Stored data entries
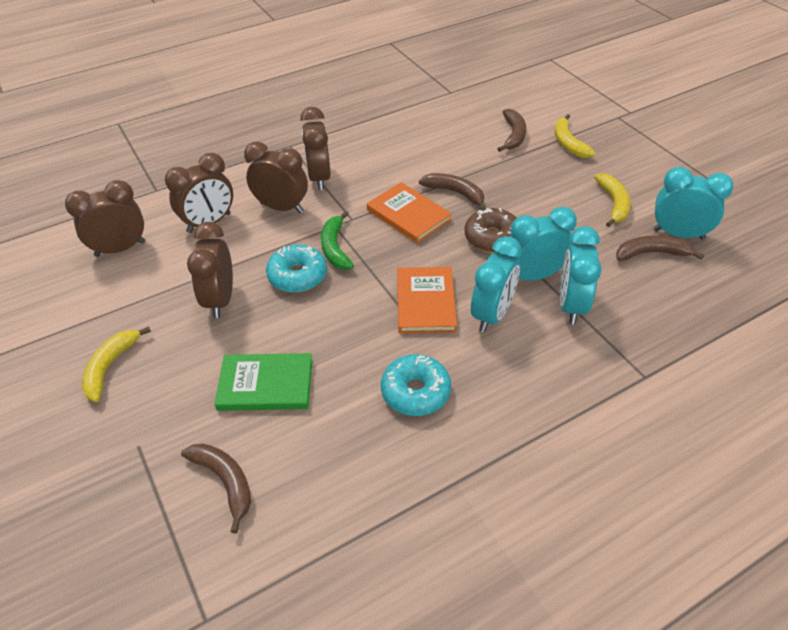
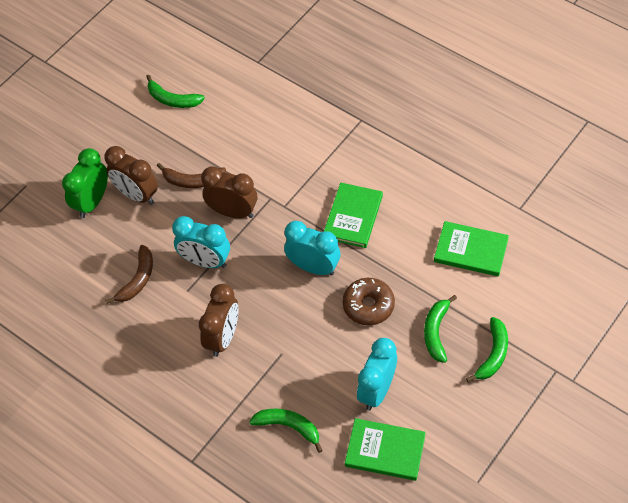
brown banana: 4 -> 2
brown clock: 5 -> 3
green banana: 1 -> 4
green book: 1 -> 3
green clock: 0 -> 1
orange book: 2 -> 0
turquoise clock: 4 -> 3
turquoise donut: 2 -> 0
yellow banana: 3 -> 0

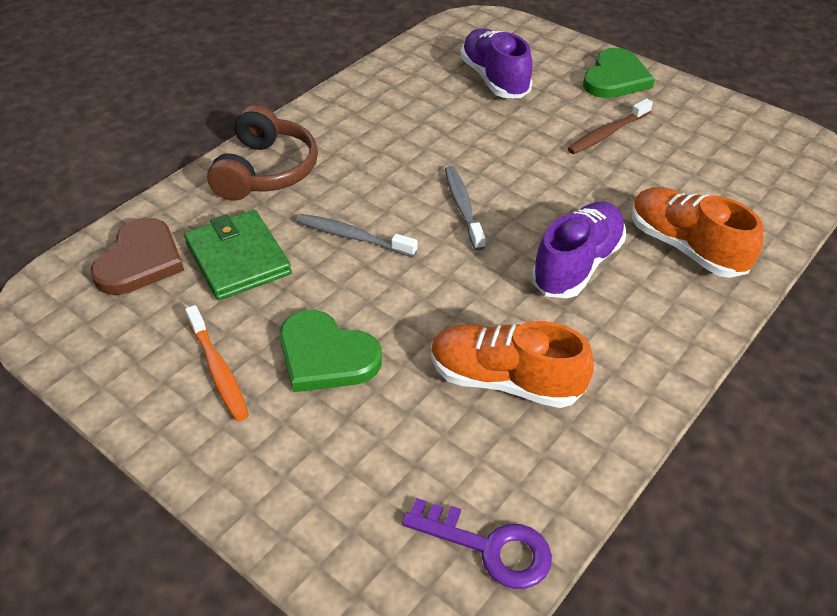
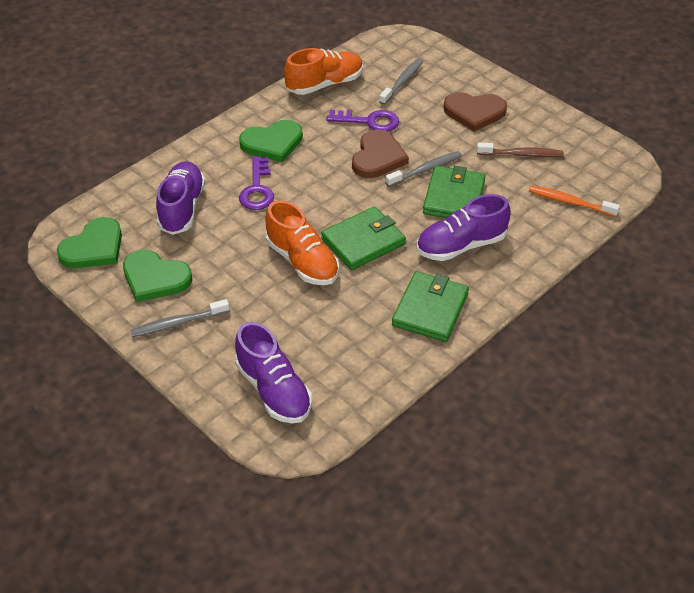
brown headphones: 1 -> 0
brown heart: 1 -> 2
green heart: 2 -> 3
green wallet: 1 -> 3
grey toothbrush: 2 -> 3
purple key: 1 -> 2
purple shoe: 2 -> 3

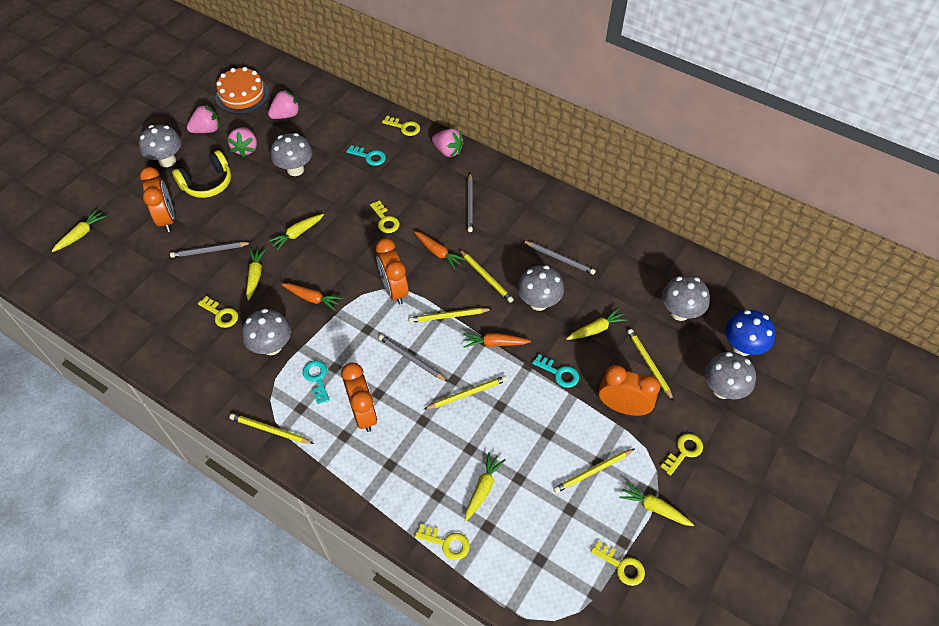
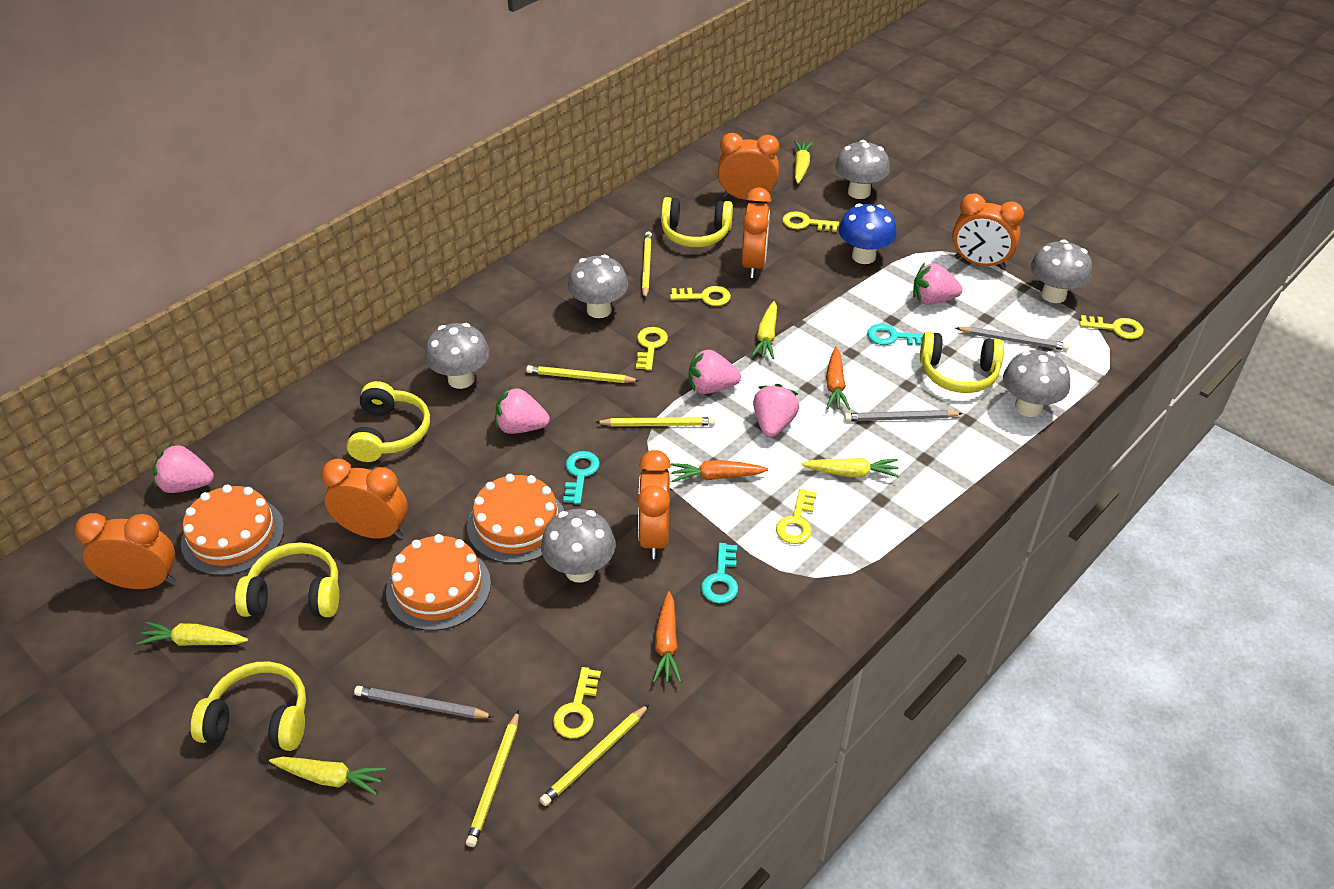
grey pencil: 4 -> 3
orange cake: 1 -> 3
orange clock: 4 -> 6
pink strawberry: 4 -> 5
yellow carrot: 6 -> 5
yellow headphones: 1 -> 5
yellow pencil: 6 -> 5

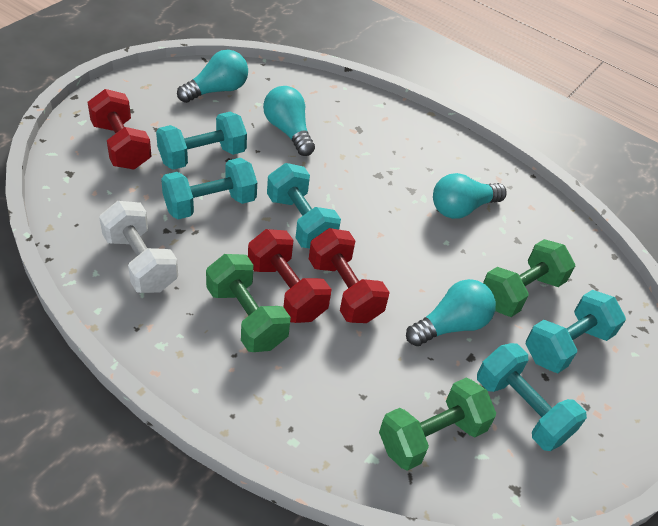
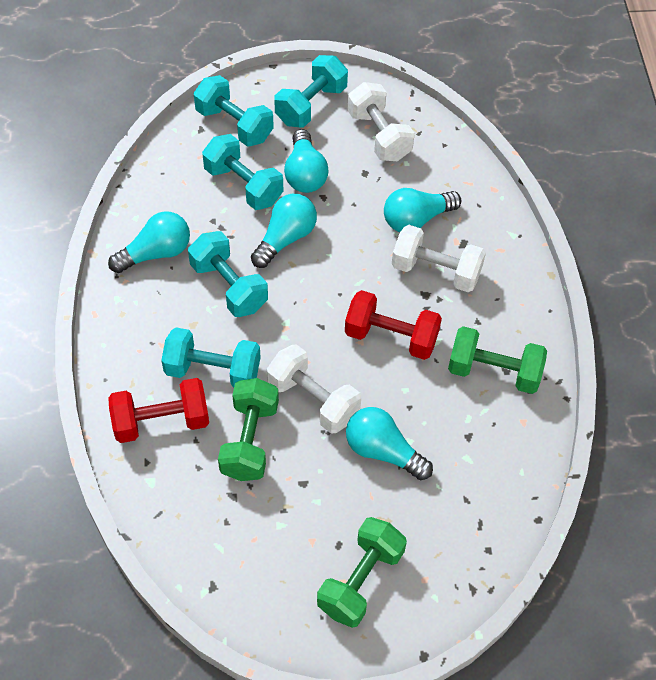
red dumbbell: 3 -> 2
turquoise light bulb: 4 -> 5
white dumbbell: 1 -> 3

--

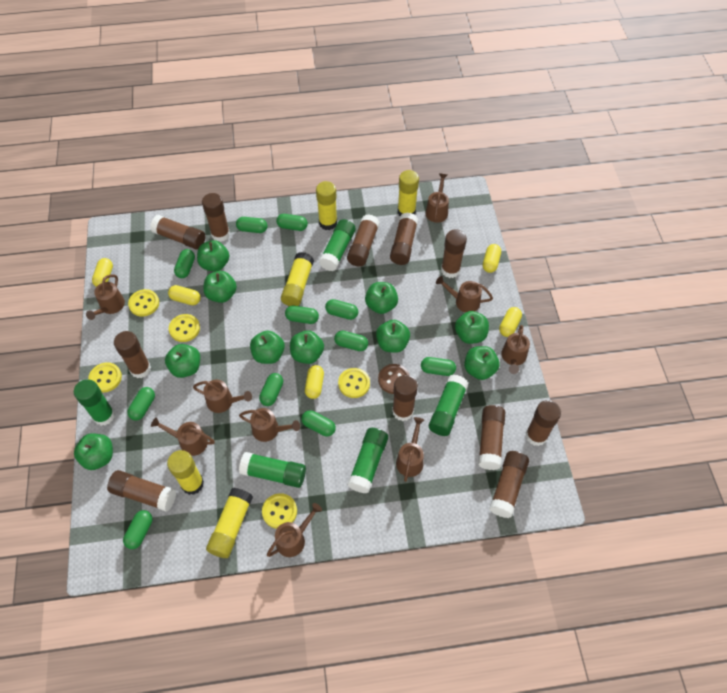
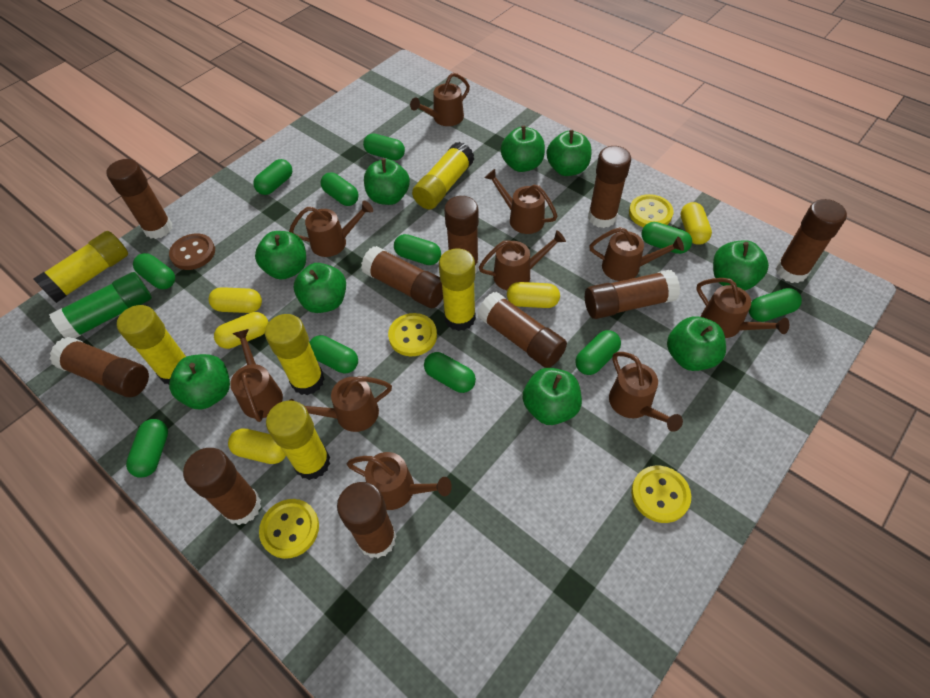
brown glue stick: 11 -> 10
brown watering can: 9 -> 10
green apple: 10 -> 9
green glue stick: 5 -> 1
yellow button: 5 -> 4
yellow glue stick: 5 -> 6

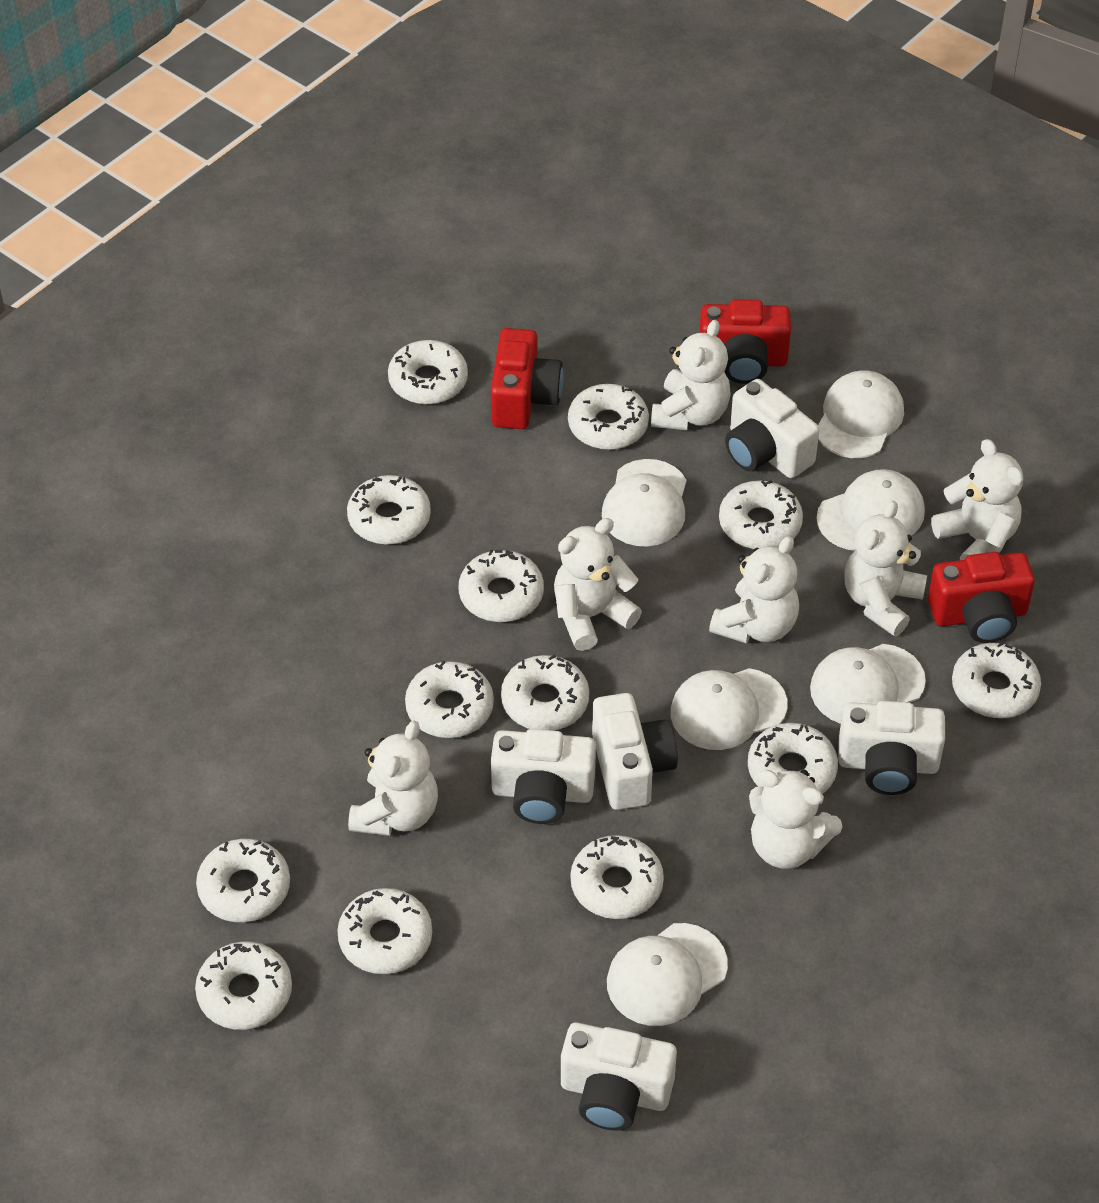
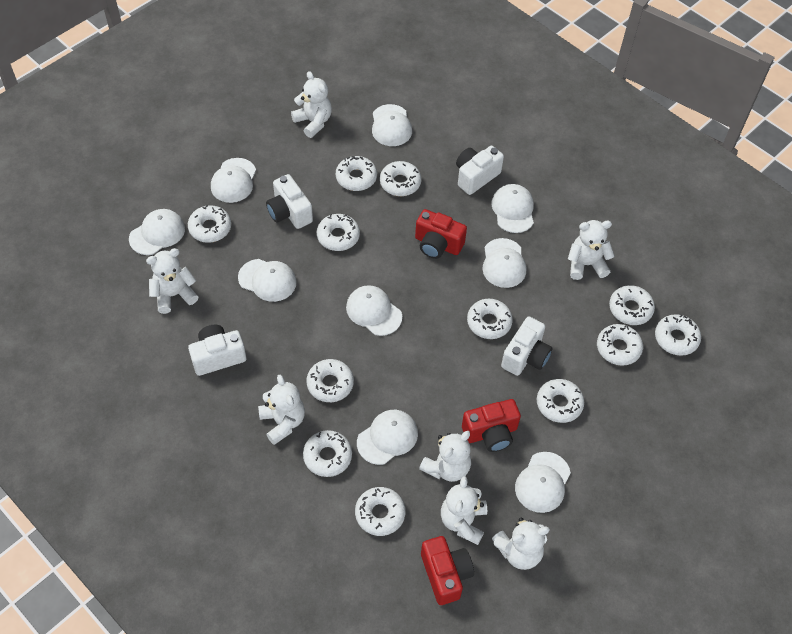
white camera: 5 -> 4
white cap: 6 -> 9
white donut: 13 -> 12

▶ [Exercise objective]: From the line holding "brown banana: 4 -> 2" to the line holding "green wallet: 1 -> 3", both included, retype the entries above exactly and drop the pictures.

▶ [Expected answer]:
brown banana: 4 -> 2
brown clock: 5 -> 3
green banana: 1 -> 4
green book: 1 -> 3
green clock: 0 -> 1
orange book: 2 -> 0
turquoise clock: 4 -> 3
turquoise donut: 2 -> 0
yellow banana: 3 -> 0

brown headphones: 1 -> 0
brown heart: 1 -> 2
green heart: 2 -> 3
green wallet: 1 -> 3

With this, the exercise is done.